_DIRECTIONS FOR THIS TASK_
Range to repeat from the listing below: the line containing "D1: LED (A PULSE, K CT) -> none" down to the line containing "U2 pin K: none -> DGND", both included. Copy it exactly, pictures excluded, and add nothing else.

_DATA TO PROCESS_
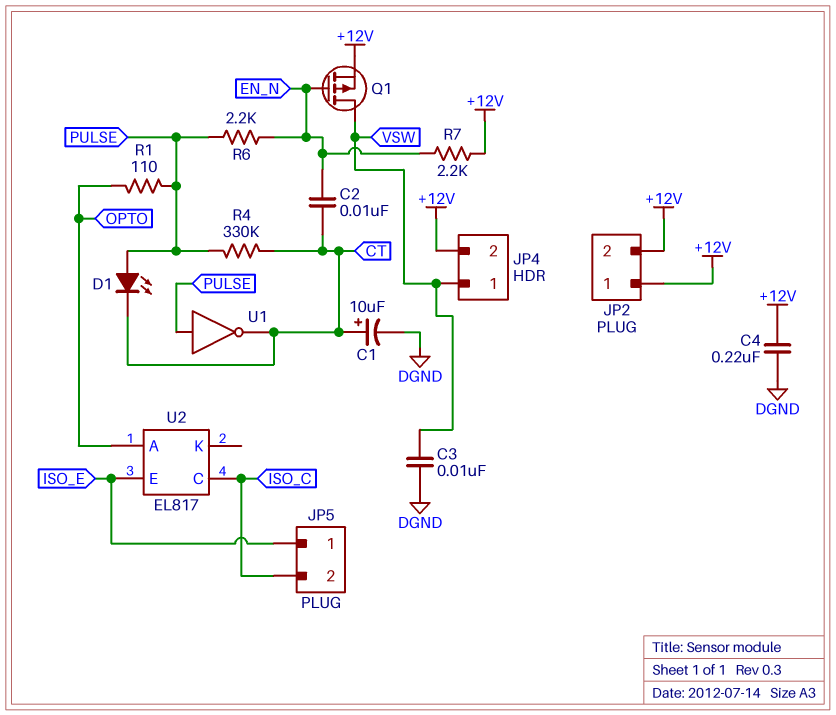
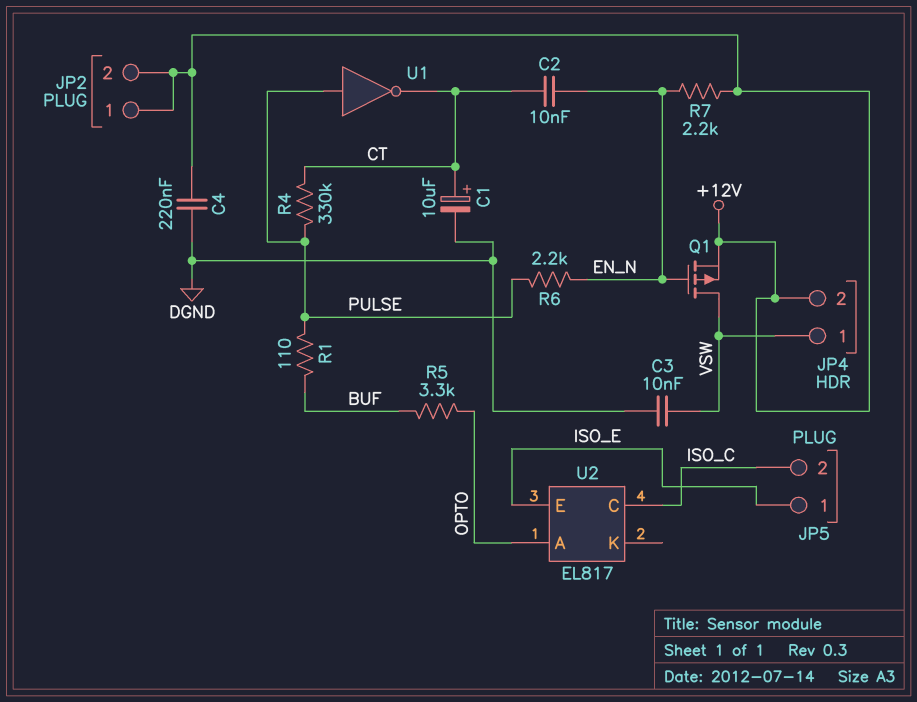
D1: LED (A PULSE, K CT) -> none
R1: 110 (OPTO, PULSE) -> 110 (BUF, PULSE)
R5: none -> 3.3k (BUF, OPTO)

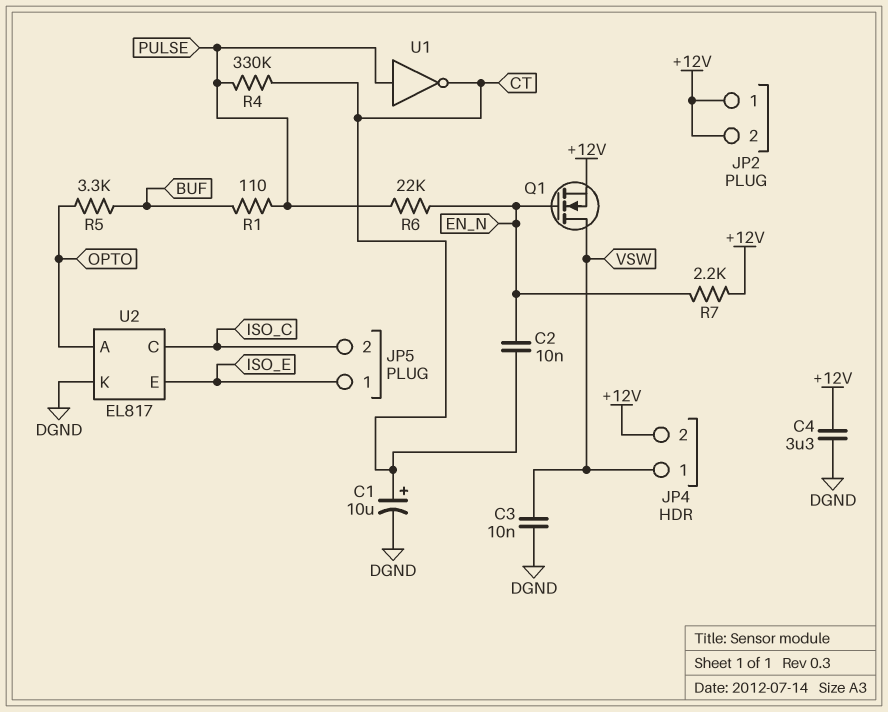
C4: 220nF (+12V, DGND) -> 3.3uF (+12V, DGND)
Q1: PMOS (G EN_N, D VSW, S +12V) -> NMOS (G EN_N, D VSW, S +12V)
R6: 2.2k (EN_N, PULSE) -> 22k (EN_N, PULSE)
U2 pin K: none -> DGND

--

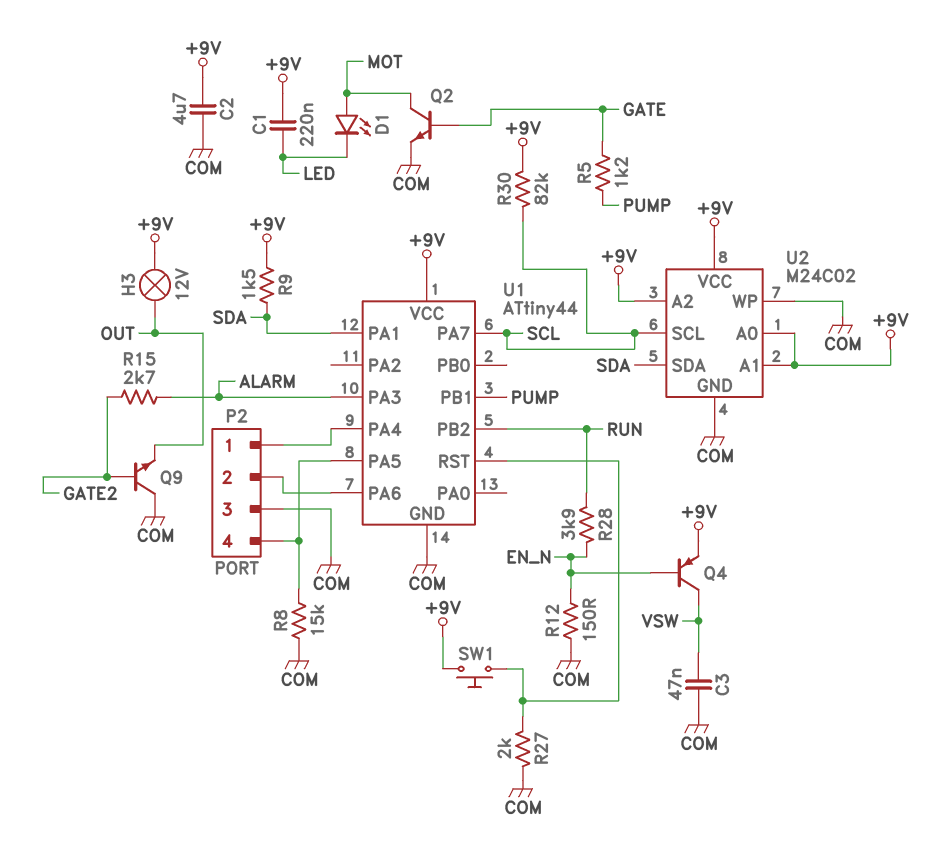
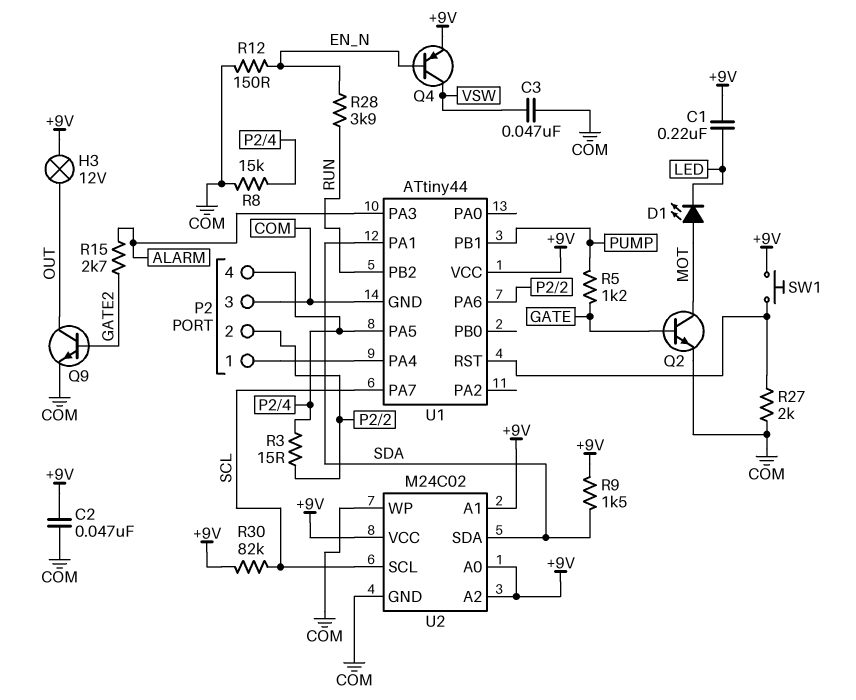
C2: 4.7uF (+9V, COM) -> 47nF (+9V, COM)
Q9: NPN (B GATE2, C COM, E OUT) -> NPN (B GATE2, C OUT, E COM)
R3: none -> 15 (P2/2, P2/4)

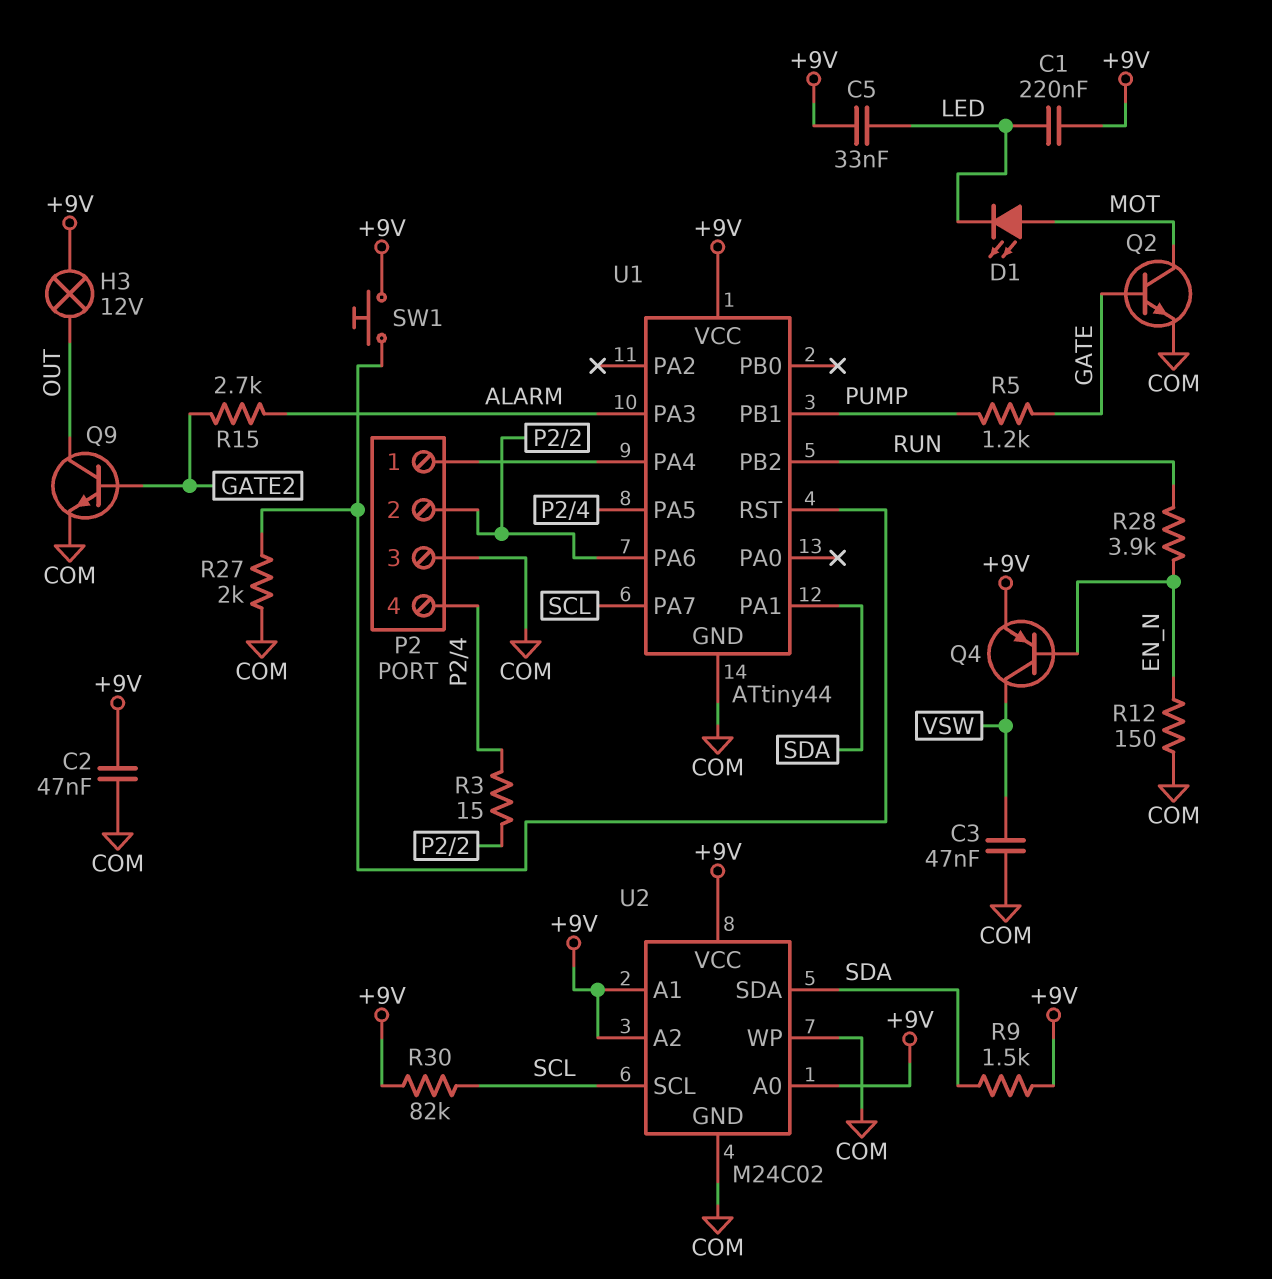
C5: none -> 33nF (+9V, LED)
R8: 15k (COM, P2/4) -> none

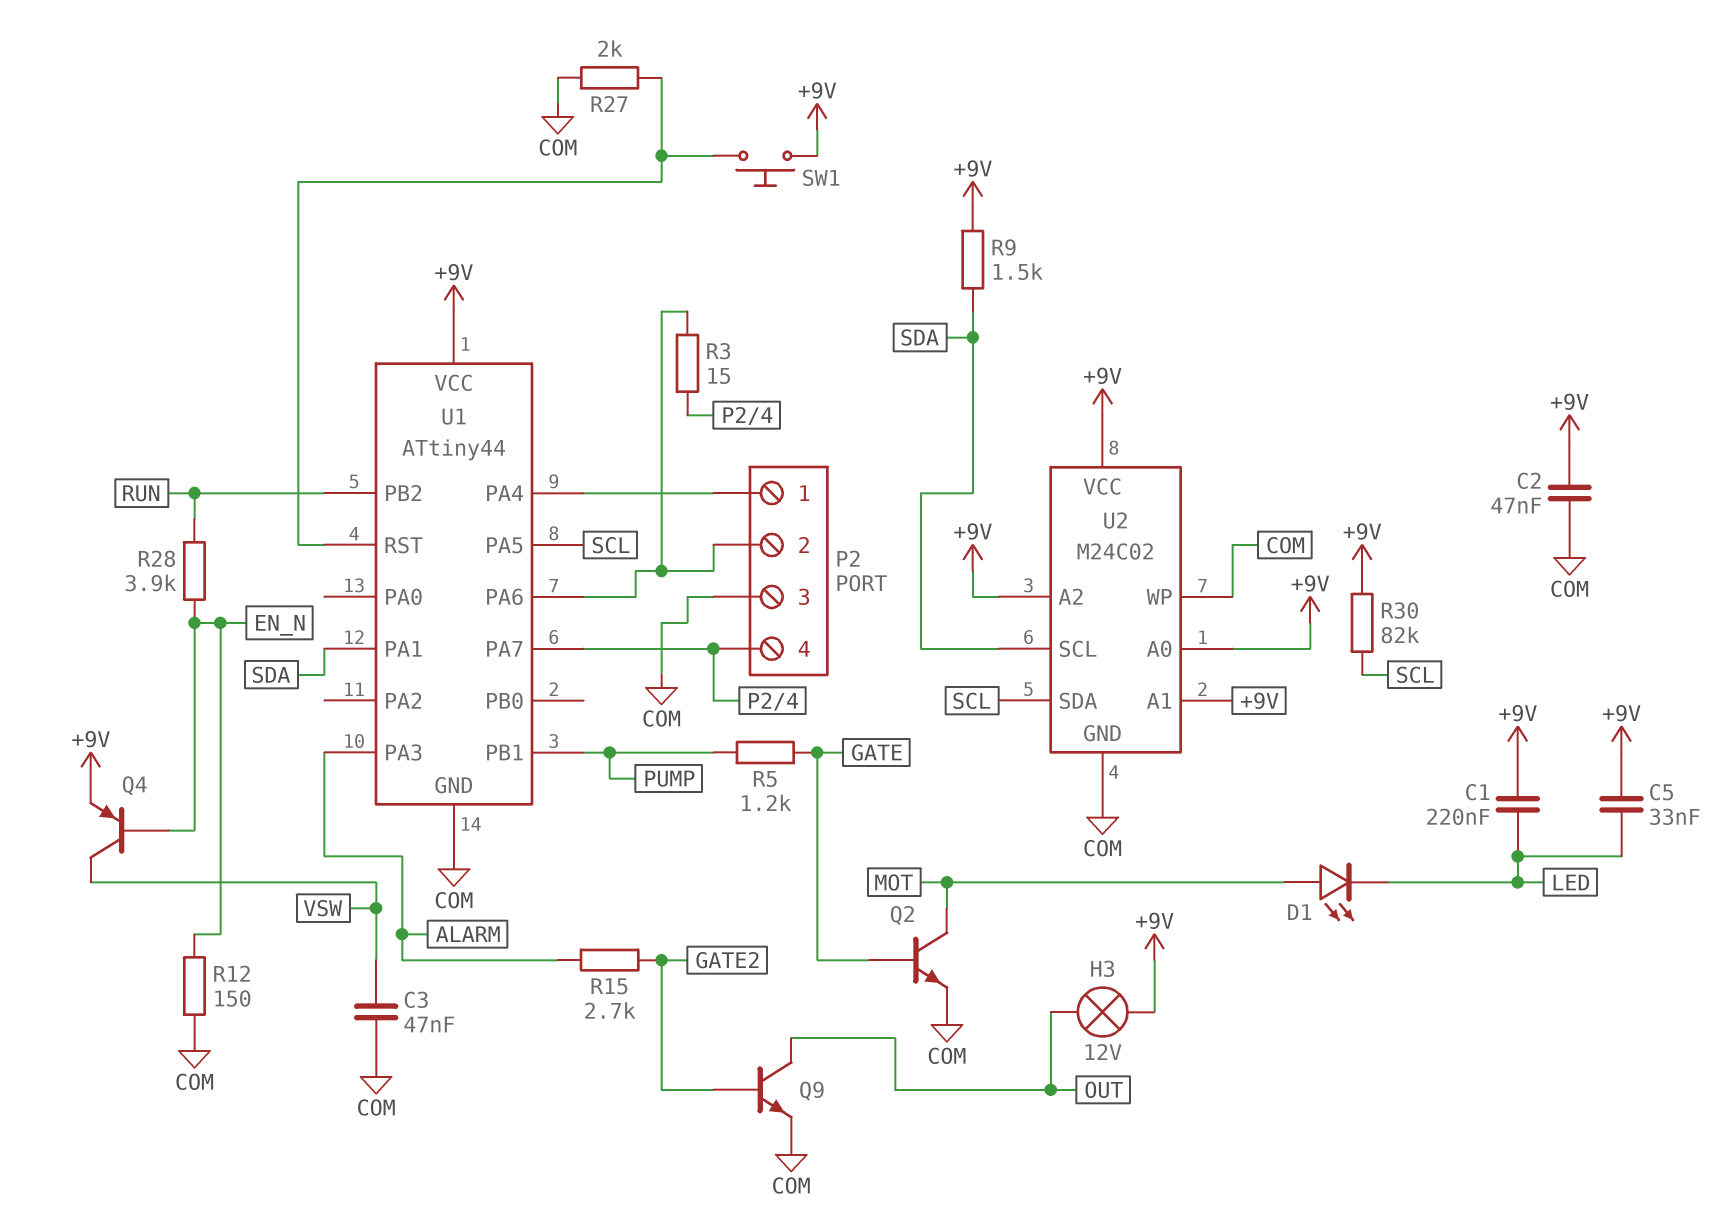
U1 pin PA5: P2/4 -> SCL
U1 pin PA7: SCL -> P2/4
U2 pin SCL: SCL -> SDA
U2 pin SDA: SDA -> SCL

_SOLUTION FOR THIS PROBLEM_
D1: LED (A PULSE, K CT) -> none
R1: 110 (OPTO, PULSE) -> 110 (BUF, PULSE)
R5: none -> 3.3k (BUF, OPTO)

C4: 220nF (+12V, DGND) -> 3.3uF (+12V, DGND)
Q1: PMOS (G EN_N, D VSW, S +12V) -> NMOS (G EN_N, D VSW, S +12V)
R6: 2.2k (EN_N, PULSE) -> 22k (EN_N, PULSE)
U2 pin K: none -> DGND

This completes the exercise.